**Work task**
Please reproduce the data below exactly, from the first line to the last.

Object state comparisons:
_____
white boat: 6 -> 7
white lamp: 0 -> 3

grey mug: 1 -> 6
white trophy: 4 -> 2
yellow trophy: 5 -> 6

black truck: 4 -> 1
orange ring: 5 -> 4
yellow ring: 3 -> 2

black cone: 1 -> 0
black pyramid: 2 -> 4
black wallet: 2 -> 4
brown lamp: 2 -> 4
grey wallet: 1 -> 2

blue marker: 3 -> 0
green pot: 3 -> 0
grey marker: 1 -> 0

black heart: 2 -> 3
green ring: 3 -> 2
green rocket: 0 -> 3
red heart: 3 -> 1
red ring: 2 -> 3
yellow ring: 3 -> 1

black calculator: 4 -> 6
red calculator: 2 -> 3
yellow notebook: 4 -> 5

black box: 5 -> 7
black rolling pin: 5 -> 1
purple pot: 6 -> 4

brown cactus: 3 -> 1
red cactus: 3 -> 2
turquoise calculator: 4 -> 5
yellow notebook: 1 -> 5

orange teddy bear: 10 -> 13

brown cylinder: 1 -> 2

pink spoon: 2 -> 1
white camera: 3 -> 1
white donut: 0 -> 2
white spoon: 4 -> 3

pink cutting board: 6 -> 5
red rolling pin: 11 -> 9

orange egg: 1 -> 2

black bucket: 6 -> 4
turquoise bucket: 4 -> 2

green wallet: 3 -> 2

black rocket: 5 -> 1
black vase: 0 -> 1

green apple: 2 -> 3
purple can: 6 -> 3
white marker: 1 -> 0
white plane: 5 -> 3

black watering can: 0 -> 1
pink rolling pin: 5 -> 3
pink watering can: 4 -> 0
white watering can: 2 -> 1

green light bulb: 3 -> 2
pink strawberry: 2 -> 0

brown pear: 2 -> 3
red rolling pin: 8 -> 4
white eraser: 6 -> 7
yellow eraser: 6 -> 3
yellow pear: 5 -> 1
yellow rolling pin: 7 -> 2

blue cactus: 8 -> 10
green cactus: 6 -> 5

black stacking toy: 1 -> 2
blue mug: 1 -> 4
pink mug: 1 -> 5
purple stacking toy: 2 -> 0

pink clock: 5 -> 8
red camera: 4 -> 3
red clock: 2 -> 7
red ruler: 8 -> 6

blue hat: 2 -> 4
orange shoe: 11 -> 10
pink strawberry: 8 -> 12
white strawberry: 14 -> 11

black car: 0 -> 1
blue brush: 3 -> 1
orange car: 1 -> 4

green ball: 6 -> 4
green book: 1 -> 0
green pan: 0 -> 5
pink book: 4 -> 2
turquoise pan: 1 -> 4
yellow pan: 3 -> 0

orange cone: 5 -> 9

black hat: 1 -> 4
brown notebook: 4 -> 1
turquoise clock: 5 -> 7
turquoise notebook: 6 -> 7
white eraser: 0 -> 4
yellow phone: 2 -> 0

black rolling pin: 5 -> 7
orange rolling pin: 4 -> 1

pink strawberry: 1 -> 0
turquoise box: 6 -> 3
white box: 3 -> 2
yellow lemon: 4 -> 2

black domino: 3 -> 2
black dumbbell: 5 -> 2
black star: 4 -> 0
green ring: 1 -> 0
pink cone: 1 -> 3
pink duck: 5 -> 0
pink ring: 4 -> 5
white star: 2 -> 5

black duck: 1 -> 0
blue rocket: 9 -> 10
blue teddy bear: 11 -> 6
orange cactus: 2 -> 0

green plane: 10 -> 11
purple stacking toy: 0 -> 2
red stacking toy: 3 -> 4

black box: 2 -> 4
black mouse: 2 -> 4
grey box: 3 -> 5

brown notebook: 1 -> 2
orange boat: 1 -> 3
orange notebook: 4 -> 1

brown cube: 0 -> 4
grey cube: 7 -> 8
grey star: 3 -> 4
_____
**Written answer**
white boat: 6 -> 7
white lamp: 0 -> 3

grey mug: 1 -> 6
white trophy: 4 -> 2
yellow trophy: 5 -> 6

black truck: 4 -> 1
orange ring: 5 -> 4
yellow ring: 3 -> 2

black cone: 1 -> 0
black pyramid: 2 -> 4
black wallet: 2 -> 4
brown lamp: 2 -> 4
grey wallet: 1 -> 2

blue marker: 3 -> 0
green pot: 3 -> 0
grey marker: 1 -> 0

black heart: 2 -> 3
green ring: 3 -> 2
green rocket: 0 -> 3
red heart: 3 -> 1
red ring: 2 -> 3
yellow ring: 3 -> 1

black calculator: 4 -> 6
red calculator: 2 -> 3
yellow notebook: 4 -> 5

black box: 5 -> 7
black rolling pin: 5 -> 1
purple pot: 6 -> 4

brown cactus: 3 -> 1
red cactus: 3 -> 2
turquoise calculator: 4 -> 5
yellow notebook: 1 -> 5

orange teddy bear: 10 -> 13

brown cylinder: 1 -> 2

pink spoon: 2 -> 1
white camera: 3 -> 1
white donut: 0 -> 2
white spoon: 4 -> 3

pink cutting board: 6 -> 5
red rolling pin: 11 -> 9

orange egg: 1 -> 2

black bucket: 6 -> 4
turquoise bucket: 4 -> 2

green wallet: 3 -> 2

black rocket: 5 -> 1
black vase: 0 -> 1

green apple: 2 -> 3
purple can: 6 -> 3
white marker: 1 -> 0
white plane: 5 -> 3

black watering can: 0 -> 1
pink rolling pin: 5 -> 3
pink watering can: 4 -> 0
white watering can: 2 -> 1

green light bulb: 3 -> 2
pink strawberry: 2 -> 0

brown pear: 2 -> 3
red rolling pin: 8 -> 4
white eraser: 6 -> 7
yellow eraser: 6 -> 3
yellow pear: 5 -> 1
yellow rolling pin: 7 -> 2

blue cactus: 8 -> 10
green cactus: 6 -> 5

black stacking toy: 1 -> 2
blue mug: 1 -> 4
pink mug: 1 -> 5
purple stacking toy: 2 -> 0

pink clock: 5 -> 8
red camera: 4 -> 3
red clock: 2 -> 7
red ruler: 8 -> 6

blue hat: 2 -> 4
orange shoe: 11 -> 10
pink strawberry: 8 -> 12
white strawberry: 14 -> 11

black car: 0 -> 1
blue brush: 3 -> 1
orange car: 1 -> 4

green ball: 6 -> 4
green book: 1 -> 0
green pan: 0 -> 5
pink book: 4 -> 2
turquoise pan: 1 -> 4
yellow pan: 3 -> 0

orange cone: 5 -> 9

black hat: 1 -> 4
brown notebook: 4 -> 1
turquoise clock: 5 -> 7
turquoise notebook: 6 -> 7
white eraser: 0 -> 4
yellow phone: 2 -> 0

black rolling pin: 5 -> 7
orange rolling pin: 4 -> 1

pink strawberry: 1 -> 0
turquoise box: 6 -> 3
white box: 3 -> 2
yellow lemon: 4 -> 2

black domino: 3 -> 2
black dumbbell: 5 -> 2
black star: 4 -> 0
green ring: 1 -> 0
pink cone: 1 -> 3
pink duck: 5 -> 0
pink ring: 4 -> 5
white star: 2 -> 5

black duck: 1 -> 0
blue rocket: 9 -> 10
blue teddy bear: 11 -> 6
orange cactus: 2 -> 0

green plane: 10 -> 11
purple stacking toy: 0 -> 2
red stacking toy: 3 -> 4

black box: 2 -> 4
black mouse: 2 -> 4
grey box: 3 -> 5

brown notebook: 1 -> 2
orange boat: 1 -> 3
orange notebook: 4 -> 1

brown cube: 0 -> 4
grey cube: 7 -> 8
grey star: 3 -> 4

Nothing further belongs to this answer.